Return exactly those lines of the material below that fall between the line holding "red duck: 9 -> 6" and the line holding "pink book: 4 -> 2", inclusive.

== == ==

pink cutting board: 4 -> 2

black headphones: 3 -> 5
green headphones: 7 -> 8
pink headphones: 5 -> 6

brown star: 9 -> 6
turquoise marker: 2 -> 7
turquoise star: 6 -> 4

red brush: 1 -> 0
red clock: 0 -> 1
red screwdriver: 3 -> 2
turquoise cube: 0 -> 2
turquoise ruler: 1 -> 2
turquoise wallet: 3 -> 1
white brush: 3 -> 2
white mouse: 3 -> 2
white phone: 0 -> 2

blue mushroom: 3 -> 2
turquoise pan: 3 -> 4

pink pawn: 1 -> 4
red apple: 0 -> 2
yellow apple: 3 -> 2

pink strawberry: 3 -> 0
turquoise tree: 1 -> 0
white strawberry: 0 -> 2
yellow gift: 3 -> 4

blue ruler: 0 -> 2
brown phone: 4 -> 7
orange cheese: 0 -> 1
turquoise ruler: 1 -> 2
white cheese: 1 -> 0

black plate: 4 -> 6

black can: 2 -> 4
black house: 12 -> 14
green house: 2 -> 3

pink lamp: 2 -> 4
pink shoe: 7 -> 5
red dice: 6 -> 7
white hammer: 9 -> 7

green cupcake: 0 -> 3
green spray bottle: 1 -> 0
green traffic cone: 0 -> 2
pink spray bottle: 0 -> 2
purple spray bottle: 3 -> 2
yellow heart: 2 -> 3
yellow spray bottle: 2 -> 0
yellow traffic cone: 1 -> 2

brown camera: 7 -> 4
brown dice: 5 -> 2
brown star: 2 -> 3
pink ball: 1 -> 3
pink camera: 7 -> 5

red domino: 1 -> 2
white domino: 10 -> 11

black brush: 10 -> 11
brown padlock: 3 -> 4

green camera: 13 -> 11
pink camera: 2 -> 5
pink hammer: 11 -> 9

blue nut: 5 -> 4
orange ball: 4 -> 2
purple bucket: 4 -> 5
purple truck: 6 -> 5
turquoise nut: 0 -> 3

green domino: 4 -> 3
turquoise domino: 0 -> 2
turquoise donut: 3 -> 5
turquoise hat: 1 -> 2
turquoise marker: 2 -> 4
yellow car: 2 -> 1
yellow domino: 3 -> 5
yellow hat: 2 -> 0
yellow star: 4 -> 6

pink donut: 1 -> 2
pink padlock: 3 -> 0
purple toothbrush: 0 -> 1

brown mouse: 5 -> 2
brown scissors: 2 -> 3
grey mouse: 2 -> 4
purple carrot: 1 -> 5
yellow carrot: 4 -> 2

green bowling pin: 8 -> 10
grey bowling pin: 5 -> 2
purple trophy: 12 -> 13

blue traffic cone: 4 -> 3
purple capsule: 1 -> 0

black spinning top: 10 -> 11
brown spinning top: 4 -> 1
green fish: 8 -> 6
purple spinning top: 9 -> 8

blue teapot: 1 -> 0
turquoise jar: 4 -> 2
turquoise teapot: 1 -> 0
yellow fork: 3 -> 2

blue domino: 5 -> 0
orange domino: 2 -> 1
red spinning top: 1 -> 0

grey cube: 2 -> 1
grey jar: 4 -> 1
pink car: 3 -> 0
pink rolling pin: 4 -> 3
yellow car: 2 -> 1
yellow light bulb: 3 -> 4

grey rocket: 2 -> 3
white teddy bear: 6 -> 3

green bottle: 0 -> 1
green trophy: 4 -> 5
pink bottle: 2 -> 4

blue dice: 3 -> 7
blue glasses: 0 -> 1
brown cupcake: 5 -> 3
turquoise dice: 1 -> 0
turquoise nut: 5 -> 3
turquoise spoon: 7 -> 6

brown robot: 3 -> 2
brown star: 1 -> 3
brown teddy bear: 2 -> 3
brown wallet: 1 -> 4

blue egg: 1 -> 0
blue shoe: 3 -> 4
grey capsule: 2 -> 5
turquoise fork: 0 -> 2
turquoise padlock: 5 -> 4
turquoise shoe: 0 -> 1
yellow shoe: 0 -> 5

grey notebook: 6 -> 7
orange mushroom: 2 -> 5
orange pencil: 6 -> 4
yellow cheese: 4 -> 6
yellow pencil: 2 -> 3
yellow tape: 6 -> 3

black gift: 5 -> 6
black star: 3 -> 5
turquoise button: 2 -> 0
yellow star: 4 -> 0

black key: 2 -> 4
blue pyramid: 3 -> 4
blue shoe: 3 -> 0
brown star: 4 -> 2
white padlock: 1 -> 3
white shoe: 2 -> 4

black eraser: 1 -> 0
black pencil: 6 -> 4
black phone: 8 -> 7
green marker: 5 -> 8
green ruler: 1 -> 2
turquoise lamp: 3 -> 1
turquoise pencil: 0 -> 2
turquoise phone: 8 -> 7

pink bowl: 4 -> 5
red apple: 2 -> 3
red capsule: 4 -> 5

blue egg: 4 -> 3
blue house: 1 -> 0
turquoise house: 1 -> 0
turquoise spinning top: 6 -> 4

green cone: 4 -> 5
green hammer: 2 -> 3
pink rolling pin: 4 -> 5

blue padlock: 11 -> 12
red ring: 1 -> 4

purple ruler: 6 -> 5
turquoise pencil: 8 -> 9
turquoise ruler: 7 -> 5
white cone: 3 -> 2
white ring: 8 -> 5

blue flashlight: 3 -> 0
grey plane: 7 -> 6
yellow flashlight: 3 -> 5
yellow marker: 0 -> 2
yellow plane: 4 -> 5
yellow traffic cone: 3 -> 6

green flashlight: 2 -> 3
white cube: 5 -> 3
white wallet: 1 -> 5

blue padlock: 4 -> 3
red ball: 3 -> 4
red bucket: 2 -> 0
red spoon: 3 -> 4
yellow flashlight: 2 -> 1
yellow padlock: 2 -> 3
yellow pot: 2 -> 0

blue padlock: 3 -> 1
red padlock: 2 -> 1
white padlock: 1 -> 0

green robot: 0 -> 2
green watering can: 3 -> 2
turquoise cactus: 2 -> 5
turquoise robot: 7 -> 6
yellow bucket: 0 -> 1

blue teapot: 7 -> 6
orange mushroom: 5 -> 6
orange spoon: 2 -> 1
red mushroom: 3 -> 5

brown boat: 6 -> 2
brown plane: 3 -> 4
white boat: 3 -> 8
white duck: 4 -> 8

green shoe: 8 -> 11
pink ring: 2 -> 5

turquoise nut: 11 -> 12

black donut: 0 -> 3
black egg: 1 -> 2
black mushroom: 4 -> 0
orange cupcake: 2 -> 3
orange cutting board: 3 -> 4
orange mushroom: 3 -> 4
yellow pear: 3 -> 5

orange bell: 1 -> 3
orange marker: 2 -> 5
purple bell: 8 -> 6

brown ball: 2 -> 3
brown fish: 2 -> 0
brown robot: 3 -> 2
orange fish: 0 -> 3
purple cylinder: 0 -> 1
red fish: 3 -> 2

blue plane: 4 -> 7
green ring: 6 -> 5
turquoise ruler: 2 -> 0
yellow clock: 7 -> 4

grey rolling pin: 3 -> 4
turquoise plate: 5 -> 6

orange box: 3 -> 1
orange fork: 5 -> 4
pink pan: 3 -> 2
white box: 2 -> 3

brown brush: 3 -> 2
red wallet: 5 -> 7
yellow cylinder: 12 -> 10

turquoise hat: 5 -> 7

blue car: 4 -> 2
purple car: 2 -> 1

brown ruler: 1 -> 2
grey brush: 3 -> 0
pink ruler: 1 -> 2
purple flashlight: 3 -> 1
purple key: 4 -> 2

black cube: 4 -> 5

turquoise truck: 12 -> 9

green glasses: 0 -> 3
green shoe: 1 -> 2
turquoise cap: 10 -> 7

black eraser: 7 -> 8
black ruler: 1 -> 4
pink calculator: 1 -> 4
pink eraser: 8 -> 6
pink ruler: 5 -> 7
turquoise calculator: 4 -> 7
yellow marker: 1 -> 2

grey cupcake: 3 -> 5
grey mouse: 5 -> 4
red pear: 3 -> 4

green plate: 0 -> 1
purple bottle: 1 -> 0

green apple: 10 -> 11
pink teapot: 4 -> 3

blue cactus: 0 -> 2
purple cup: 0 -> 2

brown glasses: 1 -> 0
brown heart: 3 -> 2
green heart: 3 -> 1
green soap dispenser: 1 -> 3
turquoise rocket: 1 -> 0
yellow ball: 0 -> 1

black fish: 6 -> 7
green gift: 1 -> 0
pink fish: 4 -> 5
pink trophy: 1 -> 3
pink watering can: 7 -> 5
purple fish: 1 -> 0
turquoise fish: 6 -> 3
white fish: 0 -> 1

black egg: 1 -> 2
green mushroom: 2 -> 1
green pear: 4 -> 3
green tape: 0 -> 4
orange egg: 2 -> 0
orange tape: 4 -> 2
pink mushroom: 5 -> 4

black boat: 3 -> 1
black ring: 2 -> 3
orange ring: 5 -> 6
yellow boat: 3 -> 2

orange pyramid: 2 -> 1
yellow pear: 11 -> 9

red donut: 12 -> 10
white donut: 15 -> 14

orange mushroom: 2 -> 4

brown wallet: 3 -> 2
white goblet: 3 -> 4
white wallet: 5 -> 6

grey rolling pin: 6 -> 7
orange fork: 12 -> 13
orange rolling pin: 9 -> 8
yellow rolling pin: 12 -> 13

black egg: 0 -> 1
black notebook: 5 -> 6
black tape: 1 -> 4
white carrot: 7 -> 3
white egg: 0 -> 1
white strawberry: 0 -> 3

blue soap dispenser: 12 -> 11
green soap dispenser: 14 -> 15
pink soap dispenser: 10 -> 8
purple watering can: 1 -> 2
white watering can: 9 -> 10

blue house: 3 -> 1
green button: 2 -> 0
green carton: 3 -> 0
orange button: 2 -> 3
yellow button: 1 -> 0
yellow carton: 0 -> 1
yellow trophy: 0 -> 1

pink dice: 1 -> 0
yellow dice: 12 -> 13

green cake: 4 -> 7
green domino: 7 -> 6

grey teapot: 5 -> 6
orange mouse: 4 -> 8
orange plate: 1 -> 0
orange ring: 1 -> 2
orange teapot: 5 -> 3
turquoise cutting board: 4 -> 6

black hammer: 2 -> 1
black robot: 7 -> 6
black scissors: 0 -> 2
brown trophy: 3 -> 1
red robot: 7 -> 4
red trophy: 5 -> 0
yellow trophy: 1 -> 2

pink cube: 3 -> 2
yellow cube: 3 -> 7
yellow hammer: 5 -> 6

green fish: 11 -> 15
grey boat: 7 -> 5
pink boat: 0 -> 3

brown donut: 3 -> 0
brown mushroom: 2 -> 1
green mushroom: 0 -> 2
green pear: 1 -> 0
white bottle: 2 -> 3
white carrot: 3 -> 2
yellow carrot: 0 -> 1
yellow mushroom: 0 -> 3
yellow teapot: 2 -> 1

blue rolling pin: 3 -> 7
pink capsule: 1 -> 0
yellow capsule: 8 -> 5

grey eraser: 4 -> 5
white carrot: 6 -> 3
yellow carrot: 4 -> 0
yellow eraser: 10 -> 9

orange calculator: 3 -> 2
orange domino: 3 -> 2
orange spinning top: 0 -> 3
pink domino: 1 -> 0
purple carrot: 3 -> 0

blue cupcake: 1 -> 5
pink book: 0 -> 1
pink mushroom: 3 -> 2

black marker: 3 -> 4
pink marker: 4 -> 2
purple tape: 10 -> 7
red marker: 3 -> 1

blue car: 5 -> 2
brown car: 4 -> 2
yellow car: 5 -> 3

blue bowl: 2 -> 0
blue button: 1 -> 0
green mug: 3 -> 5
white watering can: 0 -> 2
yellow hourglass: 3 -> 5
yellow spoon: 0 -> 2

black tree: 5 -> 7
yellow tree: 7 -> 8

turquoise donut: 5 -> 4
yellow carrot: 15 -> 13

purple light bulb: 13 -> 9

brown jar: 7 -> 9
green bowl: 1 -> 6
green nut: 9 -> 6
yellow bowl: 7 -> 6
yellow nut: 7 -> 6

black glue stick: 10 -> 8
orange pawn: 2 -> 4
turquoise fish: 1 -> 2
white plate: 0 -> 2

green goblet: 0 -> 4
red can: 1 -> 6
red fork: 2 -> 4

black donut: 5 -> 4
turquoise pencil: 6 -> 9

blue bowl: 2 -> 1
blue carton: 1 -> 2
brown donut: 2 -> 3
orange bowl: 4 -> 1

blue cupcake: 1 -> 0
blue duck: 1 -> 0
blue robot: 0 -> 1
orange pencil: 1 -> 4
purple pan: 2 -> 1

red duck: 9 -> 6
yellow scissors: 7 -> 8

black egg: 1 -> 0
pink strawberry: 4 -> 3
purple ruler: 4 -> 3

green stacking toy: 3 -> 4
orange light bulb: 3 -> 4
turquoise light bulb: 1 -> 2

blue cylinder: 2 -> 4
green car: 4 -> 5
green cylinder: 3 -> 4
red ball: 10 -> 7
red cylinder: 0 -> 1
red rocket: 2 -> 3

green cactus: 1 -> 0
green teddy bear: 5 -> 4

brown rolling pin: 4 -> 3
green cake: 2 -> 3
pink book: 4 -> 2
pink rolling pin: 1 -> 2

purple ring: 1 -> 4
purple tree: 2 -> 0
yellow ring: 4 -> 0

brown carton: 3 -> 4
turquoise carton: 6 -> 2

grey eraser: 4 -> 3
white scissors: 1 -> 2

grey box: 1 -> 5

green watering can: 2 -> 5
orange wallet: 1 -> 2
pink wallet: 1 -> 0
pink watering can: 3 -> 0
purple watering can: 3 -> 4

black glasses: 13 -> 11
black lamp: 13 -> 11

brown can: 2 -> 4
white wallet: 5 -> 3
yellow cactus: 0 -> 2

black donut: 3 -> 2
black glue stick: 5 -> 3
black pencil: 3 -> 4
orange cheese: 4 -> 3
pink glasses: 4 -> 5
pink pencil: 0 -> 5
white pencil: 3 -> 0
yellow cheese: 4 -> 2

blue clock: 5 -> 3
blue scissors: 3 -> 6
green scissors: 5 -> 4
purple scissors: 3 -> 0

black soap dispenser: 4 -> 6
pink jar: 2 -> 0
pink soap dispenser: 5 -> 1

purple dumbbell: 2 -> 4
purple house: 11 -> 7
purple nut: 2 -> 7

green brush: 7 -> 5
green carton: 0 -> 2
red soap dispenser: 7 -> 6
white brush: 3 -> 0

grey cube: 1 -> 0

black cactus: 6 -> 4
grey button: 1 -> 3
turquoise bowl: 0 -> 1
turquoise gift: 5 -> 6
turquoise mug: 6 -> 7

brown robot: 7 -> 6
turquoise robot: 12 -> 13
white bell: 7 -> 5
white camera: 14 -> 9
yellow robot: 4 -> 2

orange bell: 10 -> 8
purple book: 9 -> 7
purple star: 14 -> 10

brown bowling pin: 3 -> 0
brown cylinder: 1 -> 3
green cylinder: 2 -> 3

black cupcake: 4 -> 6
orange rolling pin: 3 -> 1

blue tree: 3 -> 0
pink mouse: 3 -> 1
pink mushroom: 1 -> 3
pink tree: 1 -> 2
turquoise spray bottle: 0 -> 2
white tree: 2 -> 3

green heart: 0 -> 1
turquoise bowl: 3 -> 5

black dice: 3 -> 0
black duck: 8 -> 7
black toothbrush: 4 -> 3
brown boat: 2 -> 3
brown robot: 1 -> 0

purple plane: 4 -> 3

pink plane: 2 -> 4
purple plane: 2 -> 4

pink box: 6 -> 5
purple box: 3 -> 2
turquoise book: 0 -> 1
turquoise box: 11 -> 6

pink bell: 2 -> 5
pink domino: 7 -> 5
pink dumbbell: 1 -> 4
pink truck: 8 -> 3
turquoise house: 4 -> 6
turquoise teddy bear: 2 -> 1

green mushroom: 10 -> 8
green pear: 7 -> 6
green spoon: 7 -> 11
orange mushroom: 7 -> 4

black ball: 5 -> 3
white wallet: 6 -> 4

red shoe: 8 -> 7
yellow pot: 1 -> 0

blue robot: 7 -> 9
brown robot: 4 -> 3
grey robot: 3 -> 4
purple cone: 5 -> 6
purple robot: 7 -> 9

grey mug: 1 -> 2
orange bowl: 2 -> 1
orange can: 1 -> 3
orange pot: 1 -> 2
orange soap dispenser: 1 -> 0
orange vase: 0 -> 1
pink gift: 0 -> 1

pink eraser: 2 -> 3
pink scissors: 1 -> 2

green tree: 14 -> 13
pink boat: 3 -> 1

== == ==

### Answer space
red duck: 9 -> 6
yellow scissors: 7 -> 8

black egg: 1 -> 0
pink strawberry: 4 -> 3
purple ruler: 4 -> 3

green stacking toy: 3 -> 4
orange light bulb: 3 -> 4
turquoise light bulb: 1 -> 2

blue cylinder: 2 -> 4
green car: 4 -> 5
green cylinder: 3 -> 4
red ball: 10 -> 7
red cylinder: 0 -> 1
red rocket: 2 -> 3

green cactus: 1 -> 0
green teddy bear: 5 -> 4

brown rolling pin: 4 -> 3
green cake: 2 -> 3
pink book: 4 -> 2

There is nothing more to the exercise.